About this exercise
An exact copy of the listing is what is needed; please output it in full.

- - -

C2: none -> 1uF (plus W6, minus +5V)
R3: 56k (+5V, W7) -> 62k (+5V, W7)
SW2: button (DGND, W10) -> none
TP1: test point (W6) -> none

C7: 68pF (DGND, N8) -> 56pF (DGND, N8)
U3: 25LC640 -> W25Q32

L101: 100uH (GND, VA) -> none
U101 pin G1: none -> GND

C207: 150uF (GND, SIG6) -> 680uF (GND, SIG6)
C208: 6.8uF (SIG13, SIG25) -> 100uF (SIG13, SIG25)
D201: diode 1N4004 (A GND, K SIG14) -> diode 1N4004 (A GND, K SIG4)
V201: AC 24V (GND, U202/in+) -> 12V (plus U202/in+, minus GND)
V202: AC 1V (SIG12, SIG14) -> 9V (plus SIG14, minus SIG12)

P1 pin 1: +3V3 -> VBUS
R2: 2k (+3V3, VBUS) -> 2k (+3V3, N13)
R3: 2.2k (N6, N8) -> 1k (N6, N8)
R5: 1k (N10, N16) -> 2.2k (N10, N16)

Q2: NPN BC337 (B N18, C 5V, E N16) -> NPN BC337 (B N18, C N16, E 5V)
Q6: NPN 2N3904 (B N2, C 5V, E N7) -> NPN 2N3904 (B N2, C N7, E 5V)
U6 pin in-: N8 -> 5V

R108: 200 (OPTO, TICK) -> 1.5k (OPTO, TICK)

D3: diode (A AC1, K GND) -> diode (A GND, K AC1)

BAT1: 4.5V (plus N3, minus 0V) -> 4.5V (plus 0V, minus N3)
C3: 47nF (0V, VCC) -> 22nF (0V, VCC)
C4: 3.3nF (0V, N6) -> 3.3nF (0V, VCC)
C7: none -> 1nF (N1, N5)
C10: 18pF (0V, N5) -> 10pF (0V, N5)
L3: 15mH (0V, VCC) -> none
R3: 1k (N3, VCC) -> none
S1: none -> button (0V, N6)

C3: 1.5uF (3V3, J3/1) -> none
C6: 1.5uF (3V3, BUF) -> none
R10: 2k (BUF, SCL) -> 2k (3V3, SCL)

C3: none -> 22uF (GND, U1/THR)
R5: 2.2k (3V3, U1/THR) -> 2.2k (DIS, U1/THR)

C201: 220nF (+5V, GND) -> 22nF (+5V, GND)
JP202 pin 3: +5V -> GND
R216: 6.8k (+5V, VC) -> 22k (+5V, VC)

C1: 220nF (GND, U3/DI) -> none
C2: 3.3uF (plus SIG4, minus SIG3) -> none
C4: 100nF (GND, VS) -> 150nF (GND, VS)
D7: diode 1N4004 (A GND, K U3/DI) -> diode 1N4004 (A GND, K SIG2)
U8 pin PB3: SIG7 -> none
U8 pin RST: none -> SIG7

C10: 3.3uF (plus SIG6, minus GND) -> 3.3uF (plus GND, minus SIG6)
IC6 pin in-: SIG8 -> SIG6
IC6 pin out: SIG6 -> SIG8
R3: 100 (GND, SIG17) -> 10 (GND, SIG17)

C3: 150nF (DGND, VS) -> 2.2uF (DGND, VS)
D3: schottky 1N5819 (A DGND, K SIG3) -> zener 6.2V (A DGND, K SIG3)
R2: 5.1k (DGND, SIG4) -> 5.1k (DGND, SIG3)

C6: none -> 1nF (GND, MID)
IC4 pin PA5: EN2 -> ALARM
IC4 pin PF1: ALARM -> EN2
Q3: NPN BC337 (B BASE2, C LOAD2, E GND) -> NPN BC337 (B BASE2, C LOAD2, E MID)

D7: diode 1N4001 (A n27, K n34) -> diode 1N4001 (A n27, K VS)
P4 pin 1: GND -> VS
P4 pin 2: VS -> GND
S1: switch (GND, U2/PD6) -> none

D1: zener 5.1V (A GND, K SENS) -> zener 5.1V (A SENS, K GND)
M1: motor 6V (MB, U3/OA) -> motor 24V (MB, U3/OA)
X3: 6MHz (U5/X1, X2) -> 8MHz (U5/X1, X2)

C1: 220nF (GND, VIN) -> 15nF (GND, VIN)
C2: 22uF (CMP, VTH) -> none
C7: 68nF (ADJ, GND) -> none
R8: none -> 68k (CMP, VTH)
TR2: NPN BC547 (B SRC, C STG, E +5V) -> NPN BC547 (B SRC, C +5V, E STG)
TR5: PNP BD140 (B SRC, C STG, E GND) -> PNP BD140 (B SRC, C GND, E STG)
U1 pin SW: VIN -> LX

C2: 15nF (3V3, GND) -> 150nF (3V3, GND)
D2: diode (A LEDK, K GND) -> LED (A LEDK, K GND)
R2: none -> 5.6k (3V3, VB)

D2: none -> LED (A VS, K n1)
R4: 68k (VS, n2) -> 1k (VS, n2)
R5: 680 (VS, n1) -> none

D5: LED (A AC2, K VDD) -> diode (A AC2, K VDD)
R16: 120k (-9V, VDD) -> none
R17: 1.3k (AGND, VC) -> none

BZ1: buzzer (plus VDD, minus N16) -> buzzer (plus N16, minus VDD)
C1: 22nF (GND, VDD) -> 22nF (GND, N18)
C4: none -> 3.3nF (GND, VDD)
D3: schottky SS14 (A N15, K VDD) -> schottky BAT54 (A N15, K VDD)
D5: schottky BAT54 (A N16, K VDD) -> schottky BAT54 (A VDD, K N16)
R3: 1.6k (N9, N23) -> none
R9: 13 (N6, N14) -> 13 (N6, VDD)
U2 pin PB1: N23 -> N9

- - -

Reply
C2: none -> 1uF (plus W6, minus +5V)
R3: 56k (+5V, W7) -> 62k (+5V, W7)
SW2: button (DGND, W10) -> none
TP1: test point (W6) -> none

C7: 68pF (DGND, N8) -> 56pF (DGND, N8)
U3: 25LC640 -> W25Q32

L101: 100uH (GND, VA) -> none
U101 pin G1: none -> GND

C207: 150uF (GND, SIG6) -> 680uF (GND, SIG6)
C208: 6.8uF (SIG13, SIG25) -> 100uF (SIG13, SIG25)
D201: diode 1N4004 (A GND, K SIG14) -> diode 1N4004 (A GND, K SIG4)
V201: AC 24V (GND, U202/in+) -> 12V (plus U202/in+, minus GND)
V202: AC 1V (SIG12, SIG14) -> 9V (plus SIG14, minus SIG12)

P1 pin 1: +3V3 -> VBUS
R2: 2k (+3V3, VBUS) -> 2k (+3V3, N13)
R3: 2.2k (N6, N8) -> 1k (N6, N8)
R5: 1k (N10, N16) -> 2.2k (N10, N16)

Q2: NPN BC337 (B N18, C 5V, E N16) -> NPN BC337 (B N18, C N16, E 5V)
Q6: NPN 2N3904 (B N2, C 5V, E N7) -> NPN 2N3904 (B N2, C N7, E 5V)
U6 pin in-: N8 -> 5V

R108: 200 (OPTO, TICK) -> 1.5k (OPTO, TICK)

D3: diode (A AC1, K GND) -> diode (A GND, K AC1)

BAT1: 4.5V (plus N3, minus 0V) -> 4.5V (plus 0V, minus N3)
C3: 47nF (0V, VCC) -> 22nF (0V, VCC)
C4: 3.3nF (0V, N6) -> 3.3nF (0V, VCC)
C7: none -> 1nF (N1, N5)
C10: 18pF (0V, N5) -> 10pF (0V, N5)
L3: 15mH (0V, VCC) -> none
R3: 1k (N3, VCC) -> none
S1: none -> button (0V, N6)

C3: 1.5uF (3V3, J3/1) -> none
C6: 1.5uF (3V3, BUF) -> none
R10: 2k (BUF, SCL) -> 2k (3V3, SCL)

C3: none -> 22uF (GND, U1/THR)
R5: 2.2k (3V3, U1/THR) -> 2.2k (DIS, U1/THR)

C201: 220nF (+5V, GND) -> 22nF (+5V, GND)
JP202 pin 3: +5V -> GND
R216: 6.8k (+5V, VC) -> 22k (+5V, VC)

C1: 220nF (GND, U3/DI) -> none
C2: 3.3uF (plus SIG4, minus SIG3) -> none
C4: 100nF (GND, VS) -> 150nF (GND, VS)
D7: diode 1N4004 (A GND, K U3/DI) -> diode 1N4004 (A GND, K SIG2)
U8 pin PB3: SIG7 -> none
U8 pin RST: none -> SIG7

C10: 3.3uF (plus SIG6, minus GND) -> 3.3uF (plus GND, minus SIG6)
IC6 pin in-: SIG8 -> SIG6
IC6 pin out: SIG6 -> SIG8
R3: 100 (GND, SIG17) -> 10 (GND, SIG17)

C3: 150nF (DGND, VS) -> 2.2uF (DGND, VS)
D3: schottky 1N5819 (A DGND, K SIG3) -> zener 6.2V (A DGND, K SIG3)
R2: 5.1k (DGND, SIG4) -> 5.1k (DGND, SIG3)

C6: none -> 1nF (GND, MID)
IC4 pin PA5: EN2 -> ALARM
IC4 pin PF1: ALARM -> EN2
Q3: NPN BC337 (B BASE2, C LOAD2, E GND) -> NPN BC337 (B BASE2, C LOAD2, E MID)

D7: diode 1N4001 (A n27, K n34) -> diode 1N4001 (A n27, K VS)
P4 pin 1: GND -> VS
P4 pin 2: VS -> GND
S1: switch (GND, U2/PD6) -> none

D1: zener 5.1V (A GND, K SENS) -> zener 5.1V (A SENS, K GND)
M1: motor 6V (MB, U3/OA) -> motor 24V (MB, U3/OA)
X3: 6MHz (U5/X1, X2) -> 8MHz (U5/X1, X2)

C1: 220nF (GND, VIN) -> 15nF (GND, VIN)
C2: 22uF (CMP, VTH) -> none
C7: 68nF (ADJ, GND) -> none
R8: none -> 68k (CMP, VTH)
TR2: NPN BC547 (B SRC, C STG, E +5V) -> NPN BC547 (B SRC, C +5V, E STG)
TR5: PNP BD140 (B SRC, C STG, E GND) -> PNP BD140 (B SRC, C GND, E STG)
U1 pin SW: VIN -> LX

C2: 15nF (3V3, GND) -> 150nF (3V3, GND)
D2: diode (A LEDK, K GND) -> LED (A LEDK, K GND)
R2: none -> 5.6k (3V3, VB)

D2: none -> LED (A VS, K n1)
R4: 68k (VS, n2) -> 1k (VS, n2)
R5: 680 (VS, n1) -> none

D5: LED (A AC2, K VDD) -> diode (A AC2, K VDD)
R16: 120k (-9V, VDD) -> none
R17: 1.3k (AGND, VC) -> none

BZ1: buzzer (plus VDD, minus N16) -> buzzer (plus N16, minus VDD)
C1: 22nF (GND, VDD) -> 22nF (GND, N18)
C4: none -> 3.3nF (GND, VDD)
D3: schottky SS14 (A N15, K VDD) -> schottky BAT54 (A N15, K VDD)
D5: schottky BAT54 (A N16, K VDD) -> schottky BAT54 (A VDD, K N16)
R3: 1.6k (N9, N23) -> none
R9: 13 (N6, N14) -> 13 (N6, VDD)
U2 pin PB1: N23 -> N9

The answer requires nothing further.